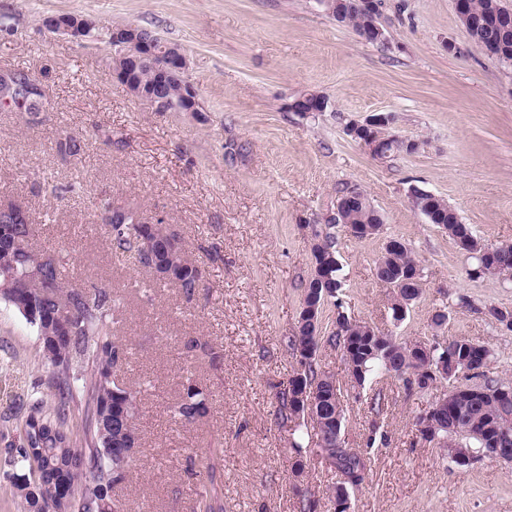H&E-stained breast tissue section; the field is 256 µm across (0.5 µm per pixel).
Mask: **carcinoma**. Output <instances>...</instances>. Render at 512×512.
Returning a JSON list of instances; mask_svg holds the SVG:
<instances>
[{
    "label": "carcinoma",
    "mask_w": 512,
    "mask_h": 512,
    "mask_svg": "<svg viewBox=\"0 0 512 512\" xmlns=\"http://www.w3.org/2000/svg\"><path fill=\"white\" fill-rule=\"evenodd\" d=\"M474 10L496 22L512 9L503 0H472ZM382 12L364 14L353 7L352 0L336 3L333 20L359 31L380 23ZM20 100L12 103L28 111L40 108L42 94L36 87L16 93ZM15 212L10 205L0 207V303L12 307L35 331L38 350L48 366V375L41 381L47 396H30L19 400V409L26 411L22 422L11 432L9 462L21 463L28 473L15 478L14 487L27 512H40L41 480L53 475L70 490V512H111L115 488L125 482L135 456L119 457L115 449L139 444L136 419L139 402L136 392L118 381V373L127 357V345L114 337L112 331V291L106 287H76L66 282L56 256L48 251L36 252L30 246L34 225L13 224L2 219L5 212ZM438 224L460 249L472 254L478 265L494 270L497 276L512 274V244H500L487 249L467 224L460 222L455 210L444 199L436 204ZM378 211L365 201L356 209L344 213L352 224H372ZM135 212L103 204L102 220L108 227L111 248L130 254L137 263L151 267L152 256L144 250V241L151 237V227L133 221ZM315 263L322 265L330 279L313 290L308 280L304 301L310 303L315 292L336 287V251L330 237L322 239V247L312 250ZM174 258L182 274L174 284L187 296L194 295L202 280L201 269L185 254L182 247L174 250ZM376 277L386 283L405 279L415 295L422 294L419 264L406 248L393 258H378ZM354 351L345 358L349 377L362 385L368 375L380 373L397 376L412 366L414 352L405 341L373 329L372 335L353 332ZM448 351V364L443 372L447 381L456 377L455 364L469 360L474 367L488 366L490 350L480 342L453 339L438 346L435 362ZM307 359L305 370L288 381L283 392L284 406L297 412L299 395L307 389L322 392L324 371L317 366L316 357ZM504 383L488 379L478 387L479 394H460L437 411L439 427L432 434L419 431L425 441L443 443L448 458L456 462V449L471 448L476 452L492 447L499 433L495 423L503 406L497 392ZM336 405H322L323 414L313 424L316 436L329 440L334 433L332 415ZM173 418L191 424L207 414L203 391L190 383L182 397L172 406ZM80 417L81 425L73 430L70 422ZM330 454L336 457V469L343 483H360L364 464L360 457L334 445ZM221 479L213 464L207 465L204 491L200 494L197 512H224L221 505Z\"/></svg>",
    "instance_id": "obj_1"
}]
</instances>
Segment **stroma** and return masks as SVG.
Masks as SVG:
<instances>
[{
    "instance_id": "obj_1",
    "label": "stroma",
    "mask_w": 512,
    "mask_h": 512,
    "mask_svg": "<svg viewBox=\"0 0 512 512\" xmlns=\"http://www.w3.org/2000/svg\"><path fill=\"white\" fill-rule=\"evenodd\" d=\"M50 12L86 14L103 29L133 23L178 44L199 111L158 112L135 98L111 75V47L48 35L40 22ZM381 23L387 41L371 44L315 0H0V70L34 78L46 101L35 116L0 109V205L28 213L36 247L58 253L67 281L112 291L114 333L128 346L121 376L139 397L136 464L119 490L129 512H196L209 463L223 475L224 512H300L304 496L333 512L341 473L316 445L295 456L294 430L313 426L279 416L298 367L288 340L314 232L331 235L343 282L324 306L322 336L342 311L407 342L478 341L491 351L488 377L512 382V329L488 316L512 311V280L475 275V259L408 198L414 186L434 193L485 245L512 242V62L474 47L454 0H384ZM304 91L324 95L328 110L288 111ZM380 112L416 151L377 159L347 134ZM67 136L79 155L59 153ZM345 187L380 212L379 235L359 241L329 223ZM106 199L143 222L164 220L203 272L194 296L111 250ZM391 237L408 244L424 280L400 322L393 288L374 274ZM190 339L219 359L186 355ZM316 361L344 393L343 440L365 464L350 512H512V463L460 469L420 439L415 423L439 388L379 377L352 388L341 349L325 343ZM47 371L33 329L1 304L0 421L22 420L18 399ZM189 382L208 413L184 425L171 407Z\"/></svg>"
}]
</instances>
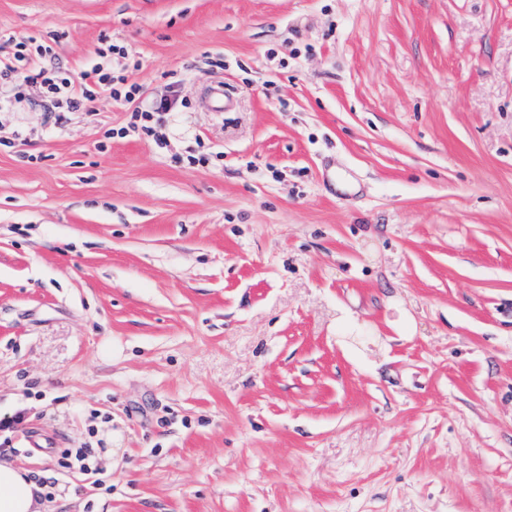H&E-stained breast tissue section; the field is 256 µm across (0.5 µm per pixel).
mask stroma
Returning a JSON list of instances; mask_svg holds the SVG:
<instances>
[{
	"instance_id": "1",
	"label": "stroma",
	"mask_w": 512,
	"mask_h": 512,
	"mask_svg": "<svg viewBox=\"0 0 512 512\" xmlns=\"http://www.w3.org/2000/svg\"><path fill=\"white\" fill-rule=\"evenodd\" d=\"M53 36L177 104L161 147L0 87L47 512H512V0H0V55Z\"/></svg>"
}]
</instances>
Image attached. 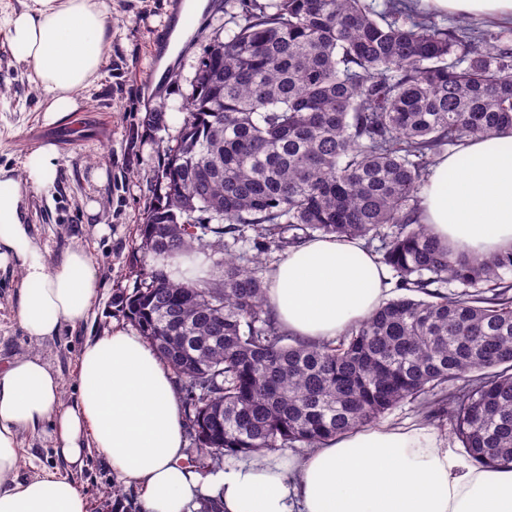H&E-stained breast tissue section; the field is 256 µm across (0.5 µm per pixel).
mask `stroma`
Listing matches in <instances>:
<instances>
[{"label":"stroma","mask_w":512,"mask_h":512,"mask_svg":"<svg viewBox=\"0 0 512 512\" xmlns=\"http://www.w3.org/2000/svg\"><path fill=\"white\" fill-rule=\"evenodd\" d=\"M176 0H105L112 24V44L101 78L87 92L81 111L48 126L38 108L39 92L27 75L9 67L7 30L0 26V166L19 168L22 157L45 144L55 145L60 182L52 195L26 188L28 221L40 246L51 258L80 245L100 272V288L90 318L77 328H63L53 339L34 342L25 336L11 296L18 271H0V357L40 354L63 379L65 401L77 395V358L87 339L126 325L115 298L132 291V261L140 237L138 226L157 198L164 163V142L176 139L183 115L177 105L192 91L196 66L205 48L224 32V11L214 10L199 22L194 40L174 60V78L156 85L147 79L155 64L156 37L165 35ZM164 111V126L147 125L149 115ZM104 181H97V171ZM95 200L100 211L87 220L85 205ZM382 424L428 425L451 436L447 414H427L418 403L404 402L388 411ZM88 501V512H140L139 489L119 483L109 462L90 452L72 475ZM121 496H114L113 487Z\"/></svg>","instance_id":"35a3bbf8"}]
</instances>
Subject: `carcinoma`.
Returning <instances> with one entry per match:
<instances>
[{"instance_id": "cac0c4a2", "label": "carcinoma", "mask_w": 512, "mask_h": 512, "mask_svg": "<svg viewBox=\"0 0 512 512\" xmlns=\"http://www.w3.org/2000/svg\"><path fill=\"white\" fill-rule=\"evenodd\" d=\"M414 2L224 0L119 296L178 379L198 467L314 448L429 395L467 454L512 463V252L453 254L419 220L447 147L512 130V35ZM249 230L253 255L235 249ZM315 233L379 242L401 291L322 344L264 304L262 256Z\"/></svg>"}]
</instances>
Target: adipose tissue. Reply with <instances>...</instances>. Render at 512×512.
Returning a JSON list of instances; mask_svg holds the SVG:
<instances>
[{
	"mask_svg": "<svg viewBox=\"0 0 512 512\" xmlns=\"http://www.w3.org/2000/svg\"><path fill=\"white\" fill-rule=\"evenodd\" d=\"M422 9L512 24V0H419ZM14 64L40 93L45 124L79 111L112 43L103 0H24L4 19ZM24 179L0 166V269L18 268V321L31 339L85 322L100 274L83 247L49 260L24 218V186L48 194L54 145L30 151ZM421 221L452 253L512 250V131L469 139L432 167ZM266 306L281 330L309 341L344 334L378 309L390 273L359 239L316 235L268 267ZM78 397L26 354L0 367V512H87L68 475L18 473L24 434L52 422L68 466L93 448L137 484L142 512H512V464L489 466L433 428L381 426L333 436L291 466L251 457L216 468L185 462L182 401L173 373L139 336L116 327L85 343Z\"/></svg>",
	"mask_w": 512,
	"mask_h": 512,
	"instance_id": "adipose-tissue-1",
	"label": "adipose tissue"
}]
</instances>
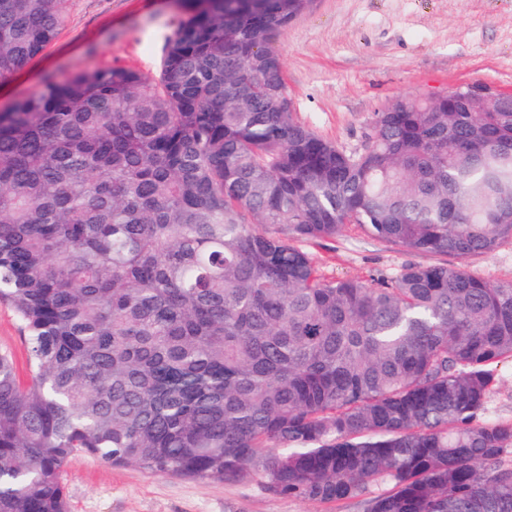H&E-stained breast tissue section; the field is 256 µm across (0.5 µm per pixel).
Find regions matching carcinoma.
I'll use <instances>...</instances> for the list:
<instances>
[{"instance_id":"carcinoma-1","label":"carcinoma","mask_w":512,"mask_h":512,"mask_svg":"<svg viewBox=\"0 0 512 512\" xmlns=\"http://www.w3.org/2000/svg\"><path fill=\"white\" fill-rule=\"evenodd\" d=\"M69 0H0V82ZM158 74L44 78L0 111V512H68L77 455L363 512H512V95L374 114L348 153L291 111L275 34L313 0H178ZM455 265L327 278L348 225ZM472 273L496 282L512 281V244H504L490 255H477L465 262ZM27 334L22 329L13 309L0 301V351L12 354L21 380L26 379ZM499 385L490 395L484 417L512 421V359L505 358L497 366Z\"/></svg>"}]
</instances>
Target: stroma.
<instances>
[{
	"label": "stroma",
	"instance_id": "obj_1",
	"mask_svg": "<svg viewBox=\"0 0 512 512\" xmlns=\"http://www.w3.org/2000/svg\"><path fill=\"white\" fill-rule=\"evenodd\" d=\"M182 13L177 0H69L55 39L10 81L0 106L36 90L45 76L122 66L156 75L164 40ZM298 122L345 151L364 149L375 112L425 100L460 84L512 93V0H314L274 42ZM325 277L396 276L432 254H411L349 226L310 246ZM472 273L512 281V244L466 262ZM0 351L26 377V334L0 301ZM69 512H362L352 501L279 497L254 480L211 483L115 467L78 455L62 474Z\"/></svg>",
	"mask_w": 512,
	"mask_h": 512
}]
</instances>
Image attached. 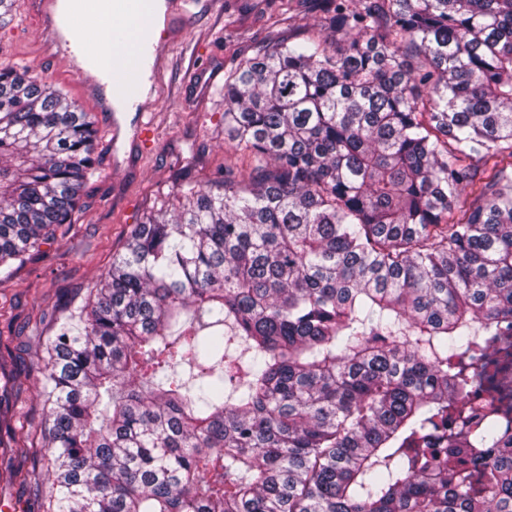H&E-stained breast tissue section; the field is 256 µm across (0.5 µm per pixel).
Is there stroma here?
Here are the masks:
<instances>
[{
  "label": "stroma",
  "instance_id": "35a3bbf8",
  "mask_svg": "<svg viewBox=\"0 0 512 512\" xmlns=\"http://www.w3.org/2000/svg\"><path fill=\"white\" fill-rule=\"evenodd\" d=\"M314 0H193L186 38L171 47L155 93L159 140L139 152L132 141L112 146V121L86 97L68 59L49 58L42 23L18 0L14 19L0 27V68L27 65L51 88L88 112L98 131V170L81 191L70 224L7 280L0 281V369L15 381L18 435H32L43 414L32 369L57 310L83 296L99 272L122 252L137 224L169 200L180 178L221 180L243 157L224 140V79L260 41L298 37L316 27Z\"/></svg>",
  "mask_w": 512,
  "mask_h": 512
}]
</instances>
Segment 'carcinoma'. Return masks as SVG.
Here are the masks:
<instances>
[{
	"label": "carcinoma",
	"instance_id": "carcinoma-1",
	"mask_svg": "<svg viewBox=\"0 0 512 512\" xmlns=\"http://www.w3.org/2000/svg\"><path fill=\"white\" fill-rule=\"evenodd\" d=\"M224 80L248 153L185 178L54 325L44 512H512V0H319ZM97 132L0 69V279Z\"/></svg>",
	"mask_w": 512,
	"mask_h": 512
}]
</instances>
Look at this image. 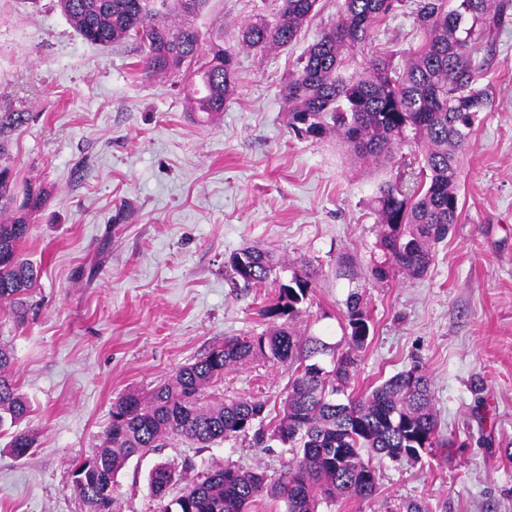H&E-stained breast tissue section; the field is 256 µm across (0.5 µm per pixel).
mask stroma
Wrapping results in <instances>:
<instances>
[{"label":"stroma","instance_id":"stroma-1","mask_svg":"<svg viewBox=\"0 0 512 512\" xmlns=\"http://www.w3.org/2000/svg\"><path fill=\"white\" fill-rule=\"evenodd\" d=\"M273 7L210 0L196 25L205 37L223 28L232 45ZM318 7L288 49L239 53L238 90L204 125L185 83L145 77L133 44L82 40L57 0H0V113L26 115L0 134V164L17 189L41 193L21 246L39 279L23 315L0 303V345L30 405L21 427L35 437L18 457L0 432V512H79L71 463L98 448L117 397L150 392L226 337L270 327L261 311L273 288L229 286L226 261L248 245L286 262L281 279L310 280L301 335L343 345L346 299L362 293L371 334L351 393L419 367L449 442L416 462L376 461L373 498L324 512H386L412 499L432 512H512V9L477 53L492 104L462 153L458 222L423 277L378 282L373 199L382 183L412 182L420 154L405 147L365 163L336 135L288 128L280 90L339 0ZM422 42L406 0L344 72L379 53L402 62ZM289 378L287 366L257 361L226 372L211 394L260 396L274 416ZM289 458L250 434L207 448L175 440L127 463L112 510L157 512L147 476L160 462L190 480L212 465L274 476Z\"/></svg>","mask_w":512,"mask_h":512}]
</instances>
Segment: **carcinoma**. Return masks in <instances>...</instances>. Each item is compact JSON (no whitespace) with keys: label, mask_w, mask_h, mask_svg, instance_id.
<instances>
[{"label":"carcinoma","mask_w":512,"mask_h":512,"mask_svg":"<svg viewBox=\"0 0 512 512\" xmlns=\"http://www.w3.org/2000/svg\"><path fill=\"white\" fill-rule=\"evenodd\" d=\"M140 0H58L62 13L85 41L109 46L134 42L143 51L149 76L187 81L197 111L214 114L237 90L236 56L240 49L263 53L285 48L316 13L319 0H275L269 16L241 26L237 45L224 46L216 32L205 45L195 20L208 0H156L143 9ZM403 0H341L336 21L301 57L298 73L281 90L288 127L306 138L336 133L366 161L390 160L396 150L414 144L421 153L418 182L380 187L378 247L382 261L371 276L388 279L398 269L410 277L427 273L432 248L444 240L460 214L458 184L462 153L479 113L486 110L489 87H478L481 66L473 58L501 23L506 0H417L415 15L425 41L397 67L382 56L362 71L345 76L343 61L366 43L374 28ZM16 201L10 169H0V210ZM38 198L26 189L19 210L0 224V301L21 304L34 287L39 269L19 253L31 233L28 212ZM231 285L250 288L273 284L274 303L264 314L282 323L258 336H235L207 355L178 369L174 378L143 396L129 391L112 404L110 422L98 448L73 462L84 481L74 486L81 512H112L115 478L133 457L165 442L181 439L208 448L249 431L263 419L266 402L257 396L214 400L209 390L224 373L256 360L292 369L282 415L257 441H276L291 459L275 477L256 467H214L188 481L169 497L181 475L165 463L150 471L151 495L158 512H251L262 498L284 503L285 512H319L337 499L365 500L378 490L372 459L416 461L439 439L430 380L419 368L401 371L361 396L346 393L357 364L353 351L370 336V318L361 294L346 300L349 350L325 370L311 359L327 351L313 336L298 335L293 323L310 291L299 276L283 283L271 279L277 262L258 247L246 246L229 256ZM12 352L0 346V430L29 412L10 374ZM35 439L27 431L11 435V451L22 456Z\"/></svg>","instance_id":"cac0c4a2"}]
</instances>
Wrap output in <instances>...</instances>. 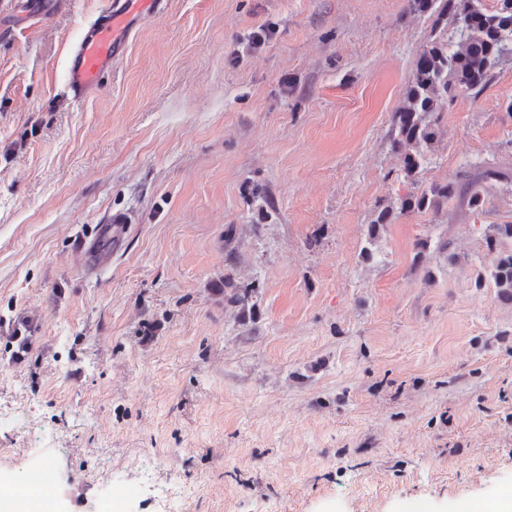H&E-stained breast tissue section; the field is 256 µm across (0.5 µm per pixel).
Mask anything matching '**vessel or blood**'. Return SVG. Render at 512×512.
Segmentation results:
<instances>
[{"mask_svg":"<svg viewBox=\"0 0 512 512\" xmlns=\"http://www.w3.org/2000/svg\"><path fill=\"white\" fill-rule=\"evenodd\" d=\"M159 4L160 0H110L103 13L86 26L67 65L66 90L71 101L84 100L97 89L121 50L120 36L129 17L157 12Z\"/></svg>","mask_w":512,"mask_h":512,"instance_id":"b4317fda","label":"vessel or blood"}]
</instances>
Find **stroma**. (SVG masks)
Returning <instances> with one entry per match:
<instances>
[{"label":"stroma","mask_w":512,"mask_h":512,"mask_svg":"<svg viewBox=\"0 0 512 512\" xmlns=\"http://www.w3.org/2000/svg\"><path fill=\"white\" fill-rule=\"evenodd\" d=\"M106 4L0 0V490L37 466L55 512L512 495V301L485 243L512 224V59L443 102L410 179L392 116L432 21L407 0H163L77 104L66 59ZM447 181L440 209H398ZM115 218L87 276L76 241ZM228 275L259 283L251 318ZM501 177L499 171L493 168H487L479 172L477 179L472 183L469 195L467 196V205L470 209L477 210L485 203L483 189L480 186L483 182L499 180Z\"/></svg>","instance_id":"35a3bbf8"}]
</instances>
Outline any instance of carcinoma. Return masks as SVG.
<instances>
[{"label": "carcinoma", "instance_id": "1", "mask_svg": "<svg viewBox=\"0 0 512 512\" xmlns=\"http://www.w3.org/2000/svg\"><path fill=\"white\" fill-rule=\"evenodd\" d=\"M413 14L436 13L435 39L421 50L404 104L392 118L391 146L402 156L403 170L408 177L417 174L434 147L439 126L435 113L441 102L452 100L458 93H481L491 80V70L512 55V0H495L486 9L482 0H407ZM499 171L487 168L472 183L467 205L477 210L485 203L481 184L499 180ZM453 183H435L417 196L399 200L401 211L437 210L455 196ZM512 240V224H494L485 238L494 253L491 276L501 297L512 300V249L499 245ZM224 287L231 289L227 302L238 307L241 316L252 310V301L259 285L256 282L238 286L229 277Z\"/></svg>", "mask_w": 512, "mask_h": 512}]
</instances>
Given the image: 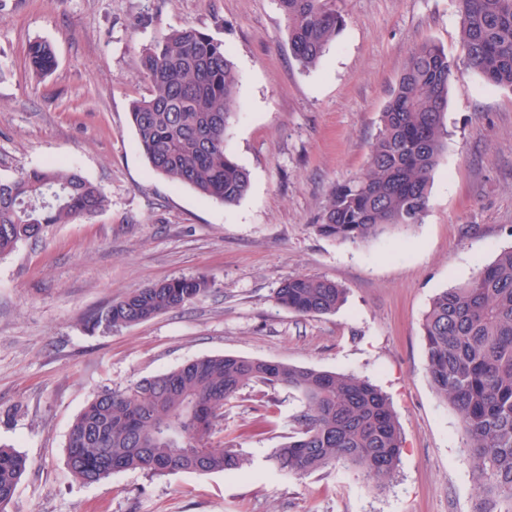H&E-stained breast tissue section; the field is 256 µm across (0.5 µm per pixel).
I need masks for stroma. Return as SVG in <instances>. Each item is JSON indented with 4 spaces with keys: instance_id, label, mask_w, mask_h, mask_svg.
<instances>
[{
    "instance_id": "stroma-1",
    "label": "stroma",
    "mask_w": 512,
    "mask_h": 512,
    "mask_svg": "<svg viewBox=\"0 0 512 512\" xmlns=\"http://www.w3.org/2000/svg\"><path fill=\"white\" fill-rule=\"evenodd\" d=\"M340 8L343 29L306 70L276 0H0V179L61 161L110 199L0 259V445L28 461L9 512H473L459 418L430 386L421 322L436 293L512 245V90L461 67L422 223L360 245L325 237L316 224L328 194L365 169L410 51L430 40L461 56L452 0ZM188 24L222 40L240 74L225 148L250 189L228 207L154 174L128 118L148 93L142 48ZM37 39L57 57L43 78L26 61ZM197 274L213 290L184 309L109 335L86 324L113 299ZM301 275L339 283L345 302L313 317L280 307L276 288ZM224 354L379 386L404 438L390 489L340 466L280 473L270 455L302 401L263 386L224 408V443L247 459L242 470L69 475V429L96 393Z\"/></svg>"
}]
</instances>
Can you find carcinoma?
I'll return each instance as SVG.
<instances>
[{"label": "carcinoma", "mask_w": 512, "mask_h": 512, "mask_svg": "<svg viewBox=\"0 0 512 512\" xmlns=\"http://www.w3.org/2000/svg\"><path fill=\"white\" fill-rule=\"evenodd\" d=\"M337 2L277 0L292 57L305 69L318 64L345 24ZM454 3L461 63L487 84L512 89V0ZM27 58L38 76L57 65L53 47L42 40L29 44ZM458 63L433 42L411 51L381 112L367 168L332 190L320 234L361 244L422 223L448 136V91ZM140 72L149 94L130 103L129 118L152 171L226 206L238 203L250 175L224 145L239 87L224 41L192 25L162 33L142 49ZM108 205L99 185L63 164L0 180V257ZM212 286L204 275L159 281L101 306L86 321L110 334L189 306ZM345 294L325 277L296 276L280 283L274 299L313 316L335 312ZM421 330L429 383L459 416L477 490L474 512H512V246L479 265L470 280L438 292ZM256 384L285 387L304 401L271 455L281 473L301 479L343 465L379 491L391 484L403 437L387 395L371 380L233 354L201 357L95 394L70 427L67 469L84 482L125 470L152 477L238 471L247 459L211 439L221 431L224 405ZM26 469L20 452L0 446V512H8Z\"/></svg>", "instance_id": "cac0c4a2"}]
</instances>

::::

» EXERCISE TASK
Scan the lines for the string "adipose". Copy out each line that matches.

» RESPONSE FOR THIS EXERCISE
Target: adipose tissue. Reply with <instances>...</instances>. Render at 512×512.
	"instance_id": "adipose-tissue-1",
	"label": "adipose tissue"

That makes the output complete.